**TASK ITEM:**
Return the data exactly, with all pictures removed.

═════ RECORDED DATA ═════

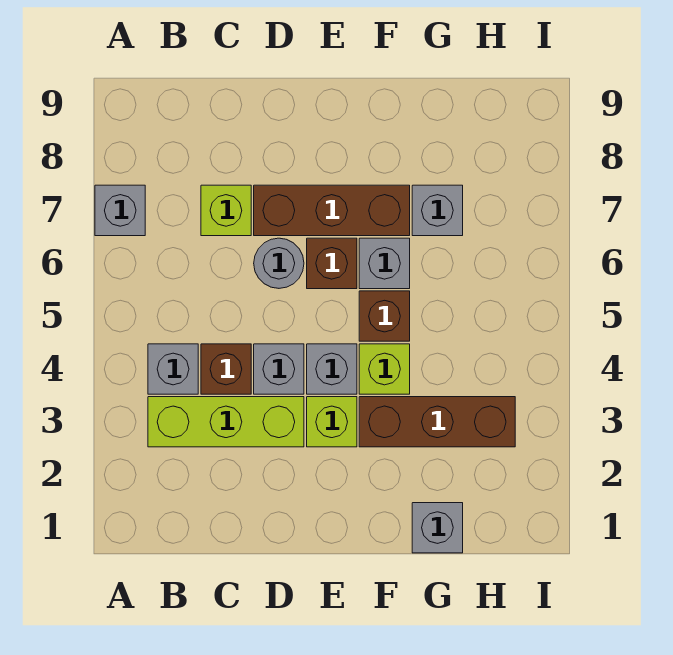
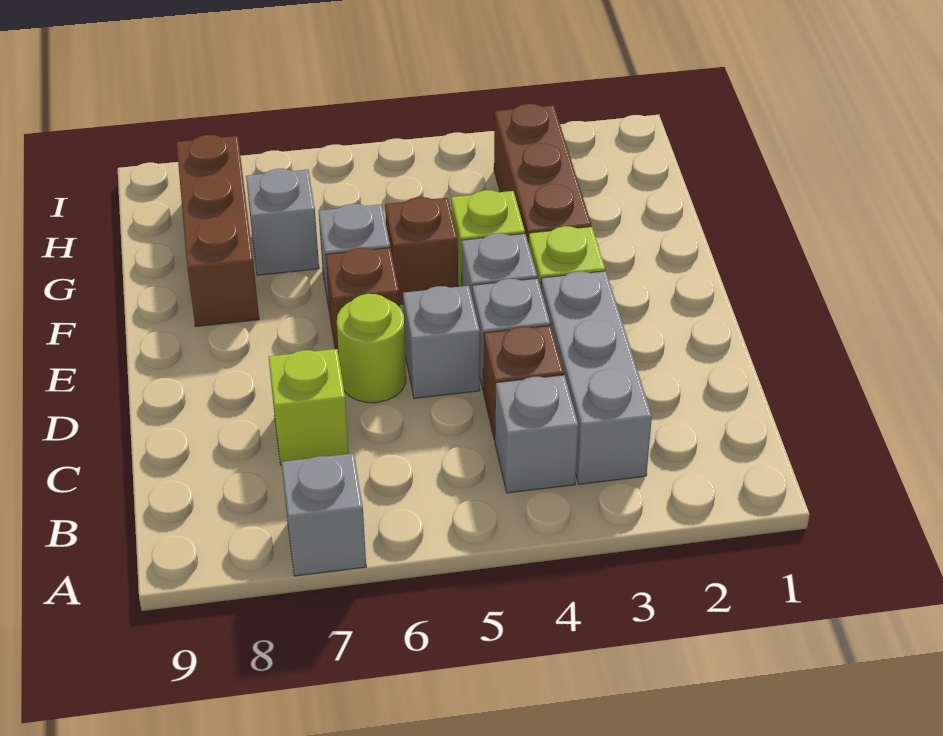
lime brick B3:D3 level 1 -> grey brick B3:D3 level 1
grey round brick D6 level 1 -> lime round brick D6 level 1
brown brick D7:F7 level 1 -> brown brick F8:H8 level 1
grey brick G1 level 1 -> grey brick D5 level 1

═════

**RESPONSE FOR THIS EXERCISE:**
lime brick B3:D3 level 1 -> grey brick B3:D3 level 1
grey round brick D6 level 1 -> lime round brick D6 level 1
brown brick D7:F7 level 1 -> brown brick F8:H8 level 1
grey brick G1 level 1 -> grey brick D5 level 1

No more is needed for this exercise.